#### Provided records ####

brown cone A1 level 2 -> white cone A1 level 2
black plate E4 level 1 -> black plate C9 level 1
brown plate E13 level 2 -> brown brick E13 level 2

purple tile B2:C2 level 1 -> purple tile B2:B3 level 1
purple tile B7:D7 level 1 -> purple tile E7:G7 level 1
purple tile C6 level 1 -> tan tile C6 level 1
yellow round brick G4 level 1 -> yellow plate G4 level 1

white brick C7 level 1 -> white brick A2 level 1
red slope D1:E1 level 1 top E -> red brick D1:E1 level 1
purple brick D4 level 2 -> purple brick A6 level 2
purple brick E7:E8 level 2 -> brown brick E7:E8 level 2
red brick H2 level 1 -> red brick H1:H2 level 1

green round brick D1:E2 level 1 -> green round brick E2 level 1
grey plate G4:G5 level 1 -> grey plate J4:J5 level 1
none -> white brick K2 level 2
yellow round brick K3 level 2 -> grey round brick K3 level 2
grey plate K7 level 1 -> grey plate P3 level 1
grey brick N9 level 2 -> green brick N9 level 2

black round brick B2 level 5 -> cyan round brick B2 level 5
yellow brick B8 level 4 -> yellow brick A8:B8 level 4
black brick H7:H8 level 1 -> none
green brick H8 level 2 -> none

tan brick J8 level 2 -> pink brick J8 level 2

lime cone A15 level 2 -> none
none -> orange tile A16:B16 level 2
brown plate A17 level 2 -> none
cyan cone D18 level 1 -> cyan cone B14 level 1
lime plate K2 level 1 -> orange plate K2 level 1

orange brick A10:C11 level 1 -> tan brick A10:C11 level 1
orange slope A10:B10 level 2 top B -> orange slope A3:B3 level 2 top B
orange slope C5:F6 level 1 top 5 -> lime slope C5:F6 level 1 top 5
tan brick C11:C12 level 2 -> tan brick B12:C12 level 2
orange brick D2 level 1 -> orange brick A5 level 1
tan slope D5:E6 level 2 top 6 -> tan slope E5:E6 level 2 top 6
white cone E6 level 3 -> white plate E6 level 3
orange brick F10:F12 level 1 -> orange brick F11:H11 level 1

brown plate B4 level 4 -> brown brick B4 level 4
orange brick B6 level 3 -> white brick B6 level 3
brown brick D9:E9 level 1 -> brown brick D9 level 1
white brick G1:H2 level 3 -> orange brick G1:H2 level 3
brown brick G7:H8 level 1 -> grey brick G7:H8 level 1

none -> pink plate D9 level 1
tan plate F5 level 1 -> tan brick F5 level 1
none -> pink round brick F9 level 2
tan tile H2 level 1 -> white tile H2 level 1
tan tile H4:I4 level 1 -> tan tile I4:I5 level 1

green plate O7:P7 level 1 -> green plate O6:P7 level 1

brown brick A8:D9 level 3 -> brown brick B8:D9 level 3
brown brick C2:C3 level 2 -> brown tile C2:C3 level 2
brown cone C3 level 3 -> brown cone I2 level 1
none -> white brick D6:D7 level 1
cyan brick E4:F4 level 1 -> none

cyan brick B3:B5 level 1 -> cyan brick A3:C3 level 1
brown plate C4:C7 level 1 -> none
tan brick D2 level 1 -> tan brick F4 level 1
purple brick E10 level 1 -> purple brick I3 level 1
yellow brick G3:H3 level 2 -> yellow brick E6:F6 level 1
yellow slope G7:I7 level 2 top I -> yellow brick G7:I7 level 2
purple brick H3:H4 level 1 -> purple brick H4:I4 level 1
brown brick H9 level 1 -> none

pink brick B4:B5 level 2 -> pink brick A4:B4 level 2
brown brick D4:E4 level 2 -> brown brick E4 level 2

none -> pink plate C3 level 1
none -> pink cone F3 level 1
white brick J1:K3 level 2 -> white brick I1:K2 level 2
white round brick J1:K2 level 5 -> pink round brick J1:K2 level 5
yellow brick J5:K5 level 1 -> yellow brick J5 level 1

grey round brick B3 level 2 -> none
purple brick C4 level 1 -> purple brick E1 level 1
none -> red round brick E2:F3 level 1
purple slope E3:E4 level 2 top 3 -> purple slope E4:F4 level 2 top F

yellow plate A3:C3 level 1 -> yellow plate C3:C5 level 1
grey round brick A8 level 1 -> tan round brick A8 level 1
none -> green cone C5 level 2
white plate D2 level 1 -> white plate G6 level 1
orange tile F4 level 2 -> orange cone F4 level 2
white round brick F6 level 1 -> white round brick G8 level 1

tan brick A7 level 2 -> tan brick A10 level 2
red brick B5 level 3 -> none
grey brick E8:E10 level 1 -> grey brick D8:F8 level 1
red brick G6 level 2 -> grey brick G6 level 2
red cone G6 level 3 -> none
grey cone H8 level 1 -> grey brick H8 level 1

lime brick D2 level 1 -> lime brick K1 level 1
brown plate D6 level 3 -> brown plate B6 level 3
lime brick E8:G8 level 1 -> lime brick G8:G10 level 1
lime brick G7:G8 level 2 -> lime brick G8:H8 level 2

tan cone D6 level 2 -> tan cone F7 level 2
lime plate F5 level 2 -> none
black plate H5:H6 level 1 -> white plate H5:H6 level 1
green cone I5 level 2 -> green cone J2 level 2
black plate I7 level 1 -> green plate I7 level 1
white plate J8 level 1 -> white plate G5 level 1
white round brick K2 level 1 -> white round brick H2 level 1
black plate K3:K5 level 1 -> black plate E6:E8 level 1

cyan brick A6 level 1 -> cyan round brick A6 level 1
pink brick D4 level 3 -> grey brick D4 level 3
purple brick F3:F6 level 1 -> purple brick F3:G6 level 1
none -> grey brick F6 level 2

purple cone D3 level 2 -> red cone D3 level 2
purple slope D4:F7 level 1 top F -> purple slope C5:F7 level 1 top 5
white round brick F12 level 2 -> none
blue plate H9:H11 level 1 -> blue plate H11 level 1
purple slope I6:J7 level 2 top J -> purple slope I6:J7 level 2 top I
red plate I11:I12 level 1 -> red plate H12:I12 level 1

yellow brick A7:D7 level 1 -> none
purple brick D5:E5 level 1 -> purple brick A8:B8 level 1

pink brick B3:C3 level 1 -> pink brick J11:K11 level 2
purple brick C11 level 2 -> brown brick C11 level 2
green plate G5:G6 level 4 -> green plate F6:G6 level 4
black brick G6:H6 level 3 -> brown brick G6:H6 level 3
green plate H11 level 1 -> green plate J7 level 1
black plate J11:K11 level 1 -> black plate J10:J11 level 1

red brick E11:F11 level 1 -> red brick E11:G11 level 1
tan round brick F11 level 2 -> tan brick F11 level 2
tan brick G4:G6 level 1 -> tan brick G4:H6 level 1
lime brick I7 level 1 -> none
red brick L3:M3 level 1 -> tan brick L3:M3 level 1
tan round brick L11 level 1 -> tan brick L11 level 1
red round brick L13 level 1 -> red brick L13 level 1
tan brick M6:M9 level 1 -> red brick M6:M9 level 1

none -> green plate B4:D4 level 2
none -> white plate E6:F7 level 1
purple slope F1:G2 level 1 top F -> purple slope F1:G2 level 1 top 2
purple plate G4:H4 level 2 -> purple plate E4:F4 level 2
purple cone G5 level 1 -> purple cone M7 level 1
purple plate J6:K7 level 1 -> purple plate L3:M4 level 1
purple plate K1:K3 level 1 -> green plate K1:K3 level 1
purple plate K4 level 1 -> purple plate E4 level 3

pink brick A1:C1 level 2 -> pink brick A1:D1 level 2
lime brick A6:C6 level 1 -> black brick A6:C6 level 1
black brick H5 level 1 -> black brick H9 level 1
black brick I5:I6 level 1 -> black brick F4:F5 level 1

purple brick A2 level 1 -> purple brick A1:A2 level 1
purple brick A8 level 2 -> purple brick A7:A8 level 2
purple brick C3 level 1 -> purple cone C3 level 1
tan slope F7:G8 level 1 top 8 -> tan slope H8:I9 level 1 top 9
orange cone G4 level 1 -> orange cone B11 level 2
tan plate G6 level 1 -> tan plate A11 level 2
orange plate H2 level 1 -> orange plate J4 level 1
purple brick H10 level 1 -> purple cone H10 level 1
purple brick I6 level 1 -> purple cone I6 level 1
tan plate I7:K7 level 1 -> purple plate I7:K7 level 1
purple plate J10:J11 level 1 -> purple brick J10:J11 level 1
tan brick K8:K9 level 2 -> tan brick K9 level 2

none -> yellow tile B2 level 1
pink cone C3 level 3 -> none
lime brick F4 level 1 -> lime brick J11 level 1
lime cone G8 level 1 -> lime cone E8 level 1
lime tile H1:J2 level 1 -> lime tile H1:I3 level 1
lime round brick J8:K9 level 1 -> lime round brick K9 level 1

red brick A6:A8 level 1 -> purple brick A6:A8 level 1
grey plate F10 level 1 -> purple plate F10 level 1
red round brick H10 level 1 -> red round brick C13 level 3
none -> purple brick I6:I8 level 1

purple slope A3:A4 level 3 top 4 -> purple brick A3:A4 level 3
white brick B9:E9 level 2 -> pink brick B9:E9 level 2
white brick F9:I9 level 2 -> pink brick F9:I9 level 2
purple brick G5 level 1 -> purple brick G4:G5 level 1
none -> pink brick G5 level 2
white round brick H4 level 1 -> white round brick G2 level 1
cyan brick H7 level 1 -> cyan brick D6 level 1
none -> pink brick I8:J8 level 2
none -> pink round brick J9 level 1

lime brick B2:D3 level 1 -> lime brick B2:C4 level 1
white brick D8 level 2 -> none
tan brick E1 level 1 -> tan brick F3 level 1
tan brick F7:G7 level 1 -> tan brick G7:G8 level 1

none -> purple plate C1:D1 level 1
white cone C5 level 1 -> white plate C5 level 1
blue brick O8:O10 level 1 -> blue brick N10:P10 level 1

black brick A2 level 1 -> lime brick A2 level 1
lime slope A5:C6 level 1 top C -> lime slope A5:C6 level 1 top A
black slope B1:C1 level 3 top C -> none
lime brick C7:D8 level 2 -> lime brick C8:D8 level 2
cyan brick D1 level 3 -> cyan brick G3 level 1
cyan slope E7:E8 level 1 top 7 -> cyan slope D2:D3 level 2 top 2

####

**Work instructions**
Work out how many lines in this data contain "blue". Only that number should be given.

**Your solution**
2